▶ **Activity**:
Among the records that follow, set down only the lines from the one containing "op=exchanged; was=orange dice;" to the one containing "op=spun; was=brown rolling", both included, exactly.
○ ○ ○
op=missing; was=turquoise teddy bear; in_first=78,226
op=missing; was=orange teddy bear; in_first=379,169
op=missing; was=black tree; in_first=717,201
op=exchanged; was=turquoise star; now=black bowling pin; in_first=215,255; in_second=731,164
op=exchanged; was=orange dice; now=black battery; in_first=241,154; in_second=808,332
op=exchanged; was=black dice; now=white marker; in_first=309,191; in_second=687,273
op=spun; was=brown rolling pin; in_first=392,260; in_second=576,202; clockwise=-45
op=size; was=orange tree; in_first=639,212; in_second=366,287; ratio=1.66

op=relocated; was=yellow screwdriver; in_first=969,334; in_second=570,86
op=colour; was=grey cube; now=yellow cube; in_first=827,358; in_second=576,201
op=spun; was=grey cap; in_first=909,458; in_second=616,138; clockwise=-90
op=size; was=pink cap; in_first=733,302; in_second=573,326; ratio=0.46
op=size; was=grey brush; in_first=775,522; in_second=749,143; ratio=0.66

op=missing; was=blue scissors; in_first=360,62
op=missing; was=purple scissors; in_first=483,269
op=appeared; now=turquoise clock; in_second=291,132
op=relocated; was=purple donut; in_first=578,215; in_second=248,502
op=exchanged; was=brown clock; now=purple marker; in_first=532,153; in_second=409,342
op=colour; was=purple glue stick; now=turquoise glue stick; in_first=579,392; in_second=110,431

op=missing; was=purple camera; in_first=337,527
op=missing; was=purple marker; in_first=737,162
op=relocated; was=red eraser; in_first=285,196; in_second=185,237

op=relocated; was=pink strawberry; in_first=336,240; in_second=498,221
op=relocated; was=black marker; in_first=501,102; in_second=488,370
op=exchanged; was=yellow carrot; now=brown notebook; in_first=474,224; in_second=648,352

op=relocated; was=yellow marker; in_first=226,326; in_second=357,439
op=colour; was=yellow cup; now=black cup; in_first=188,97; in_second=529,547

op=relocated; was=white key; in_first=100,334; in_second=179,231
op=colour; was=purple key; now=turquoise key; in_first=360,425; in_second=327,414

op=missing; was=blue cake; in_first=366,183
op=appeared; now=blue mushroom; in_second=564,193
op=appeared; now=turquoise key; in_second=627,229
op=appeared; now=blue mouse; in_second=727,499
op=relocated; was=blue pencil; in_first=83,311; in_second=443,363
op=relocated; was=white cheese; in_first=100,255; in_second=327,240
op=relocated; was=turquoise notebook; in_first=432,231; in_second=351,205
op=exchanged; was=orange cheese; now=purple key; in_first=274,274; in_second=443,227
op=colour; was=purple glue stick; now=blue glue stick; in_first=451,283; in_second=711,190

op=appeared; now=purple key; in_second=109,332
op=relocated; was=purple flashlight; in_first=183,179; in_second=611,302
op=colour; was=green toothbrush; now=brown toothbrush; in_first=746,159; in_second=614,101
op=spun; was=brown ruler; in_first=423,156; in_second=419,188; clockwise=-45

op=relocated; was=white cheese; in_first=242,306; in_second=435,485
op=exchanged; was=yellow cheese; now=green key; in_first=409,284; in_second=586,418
○ ○ ○
▶ **Task response**:
op=exchanged; was=orange dice; now=black battery; in_first=241,154; in_second=808,332
op=exchanged; was=black dice; now=white marker; in_first=309,191; in_second=687,273
op=spun; was=brown rolling pin; in_first=392,260; in_second=576,202; clockwise=-45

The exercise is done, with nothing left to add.